◆ **Exercise directions**: If a line below contains "none", add it to your tally, then answer with the tally alone.

◆ **Study material**:
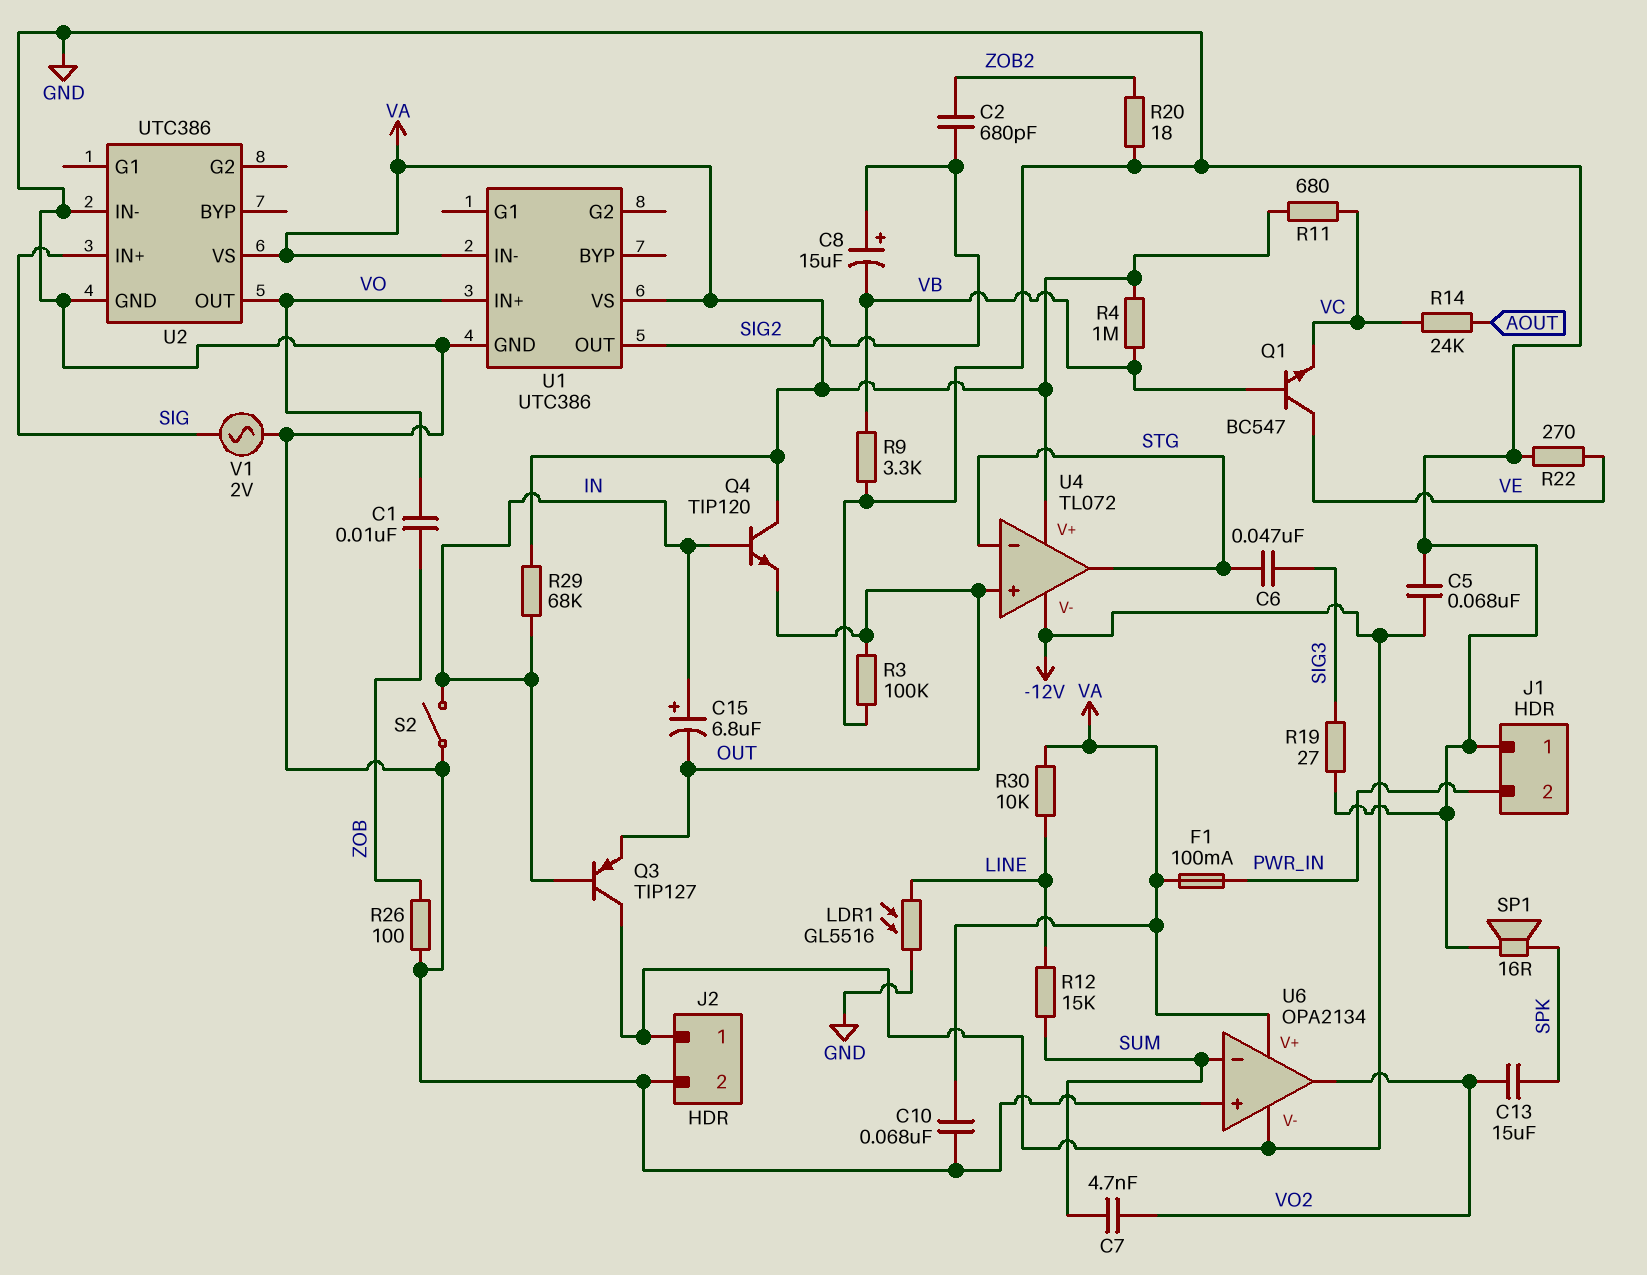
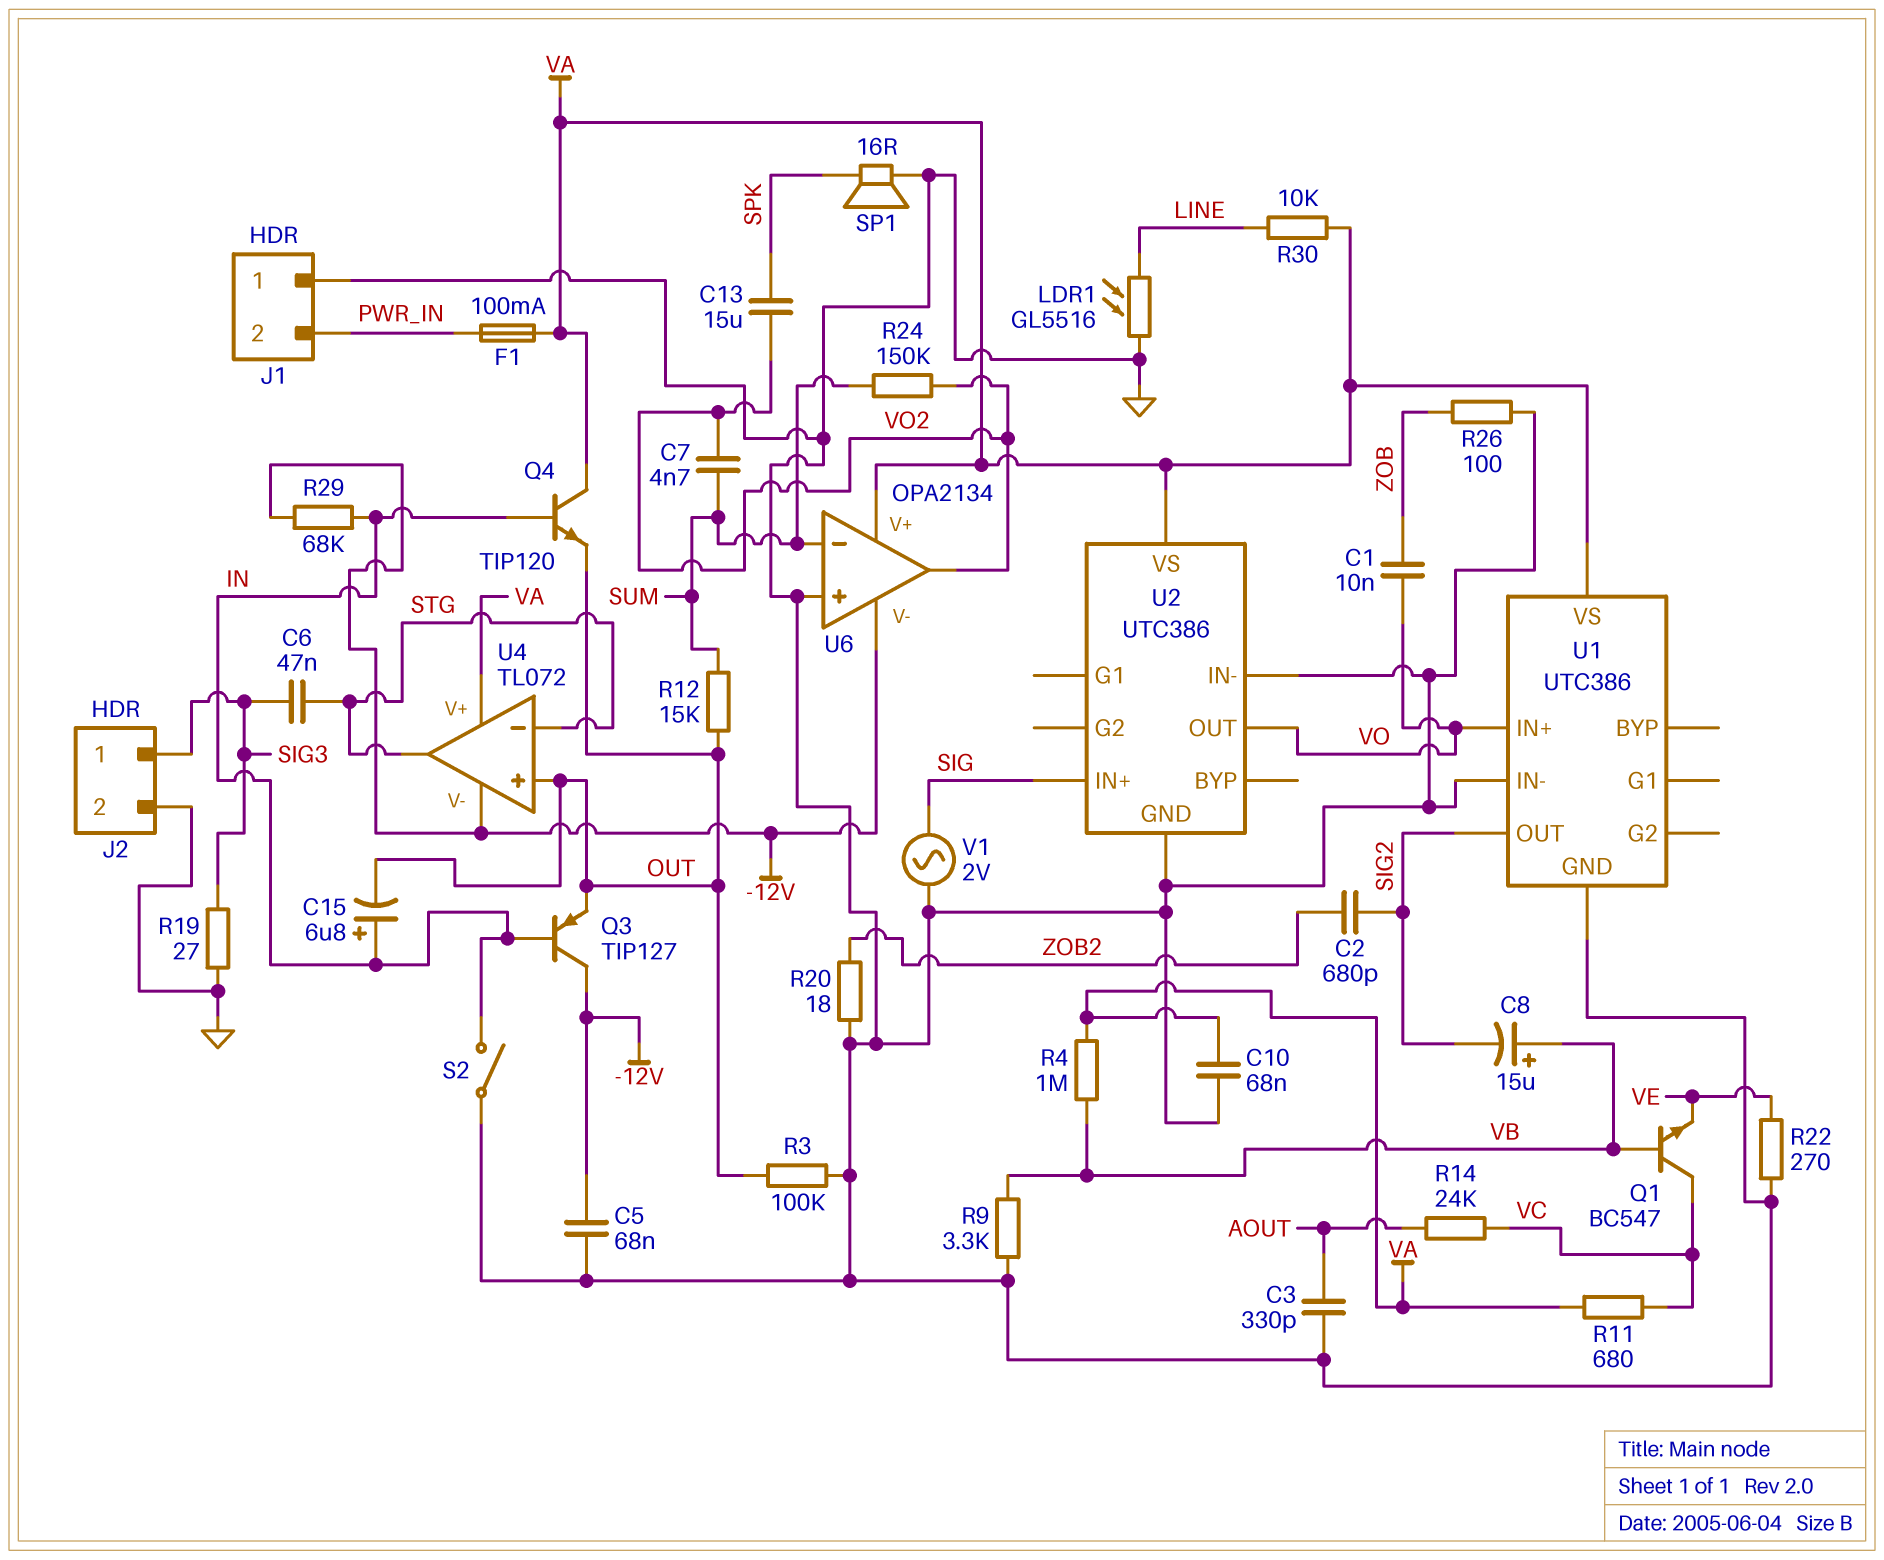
C3: none -> 330pF (AOUT, GND)
C8: 15uF (plus SIG2, minus VB) -> 15uF (plus VB, minus SIG2)
J2 pin 1: -12V -> SIG3
Q1: NPN BC547 (B VB, C VE, E VC) -> NPN BC547 (B VB, C VC, E VE)
R12: 15k (LINE, SUM) -> 15k (OUT, SUM)
R24: none -> 150k (SUM, VO2)
R29: 68k (IN, VA) -> 68k (-12V, IN)
U1 pin IN-: VA -> GND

◆ **Finished exercise**: 2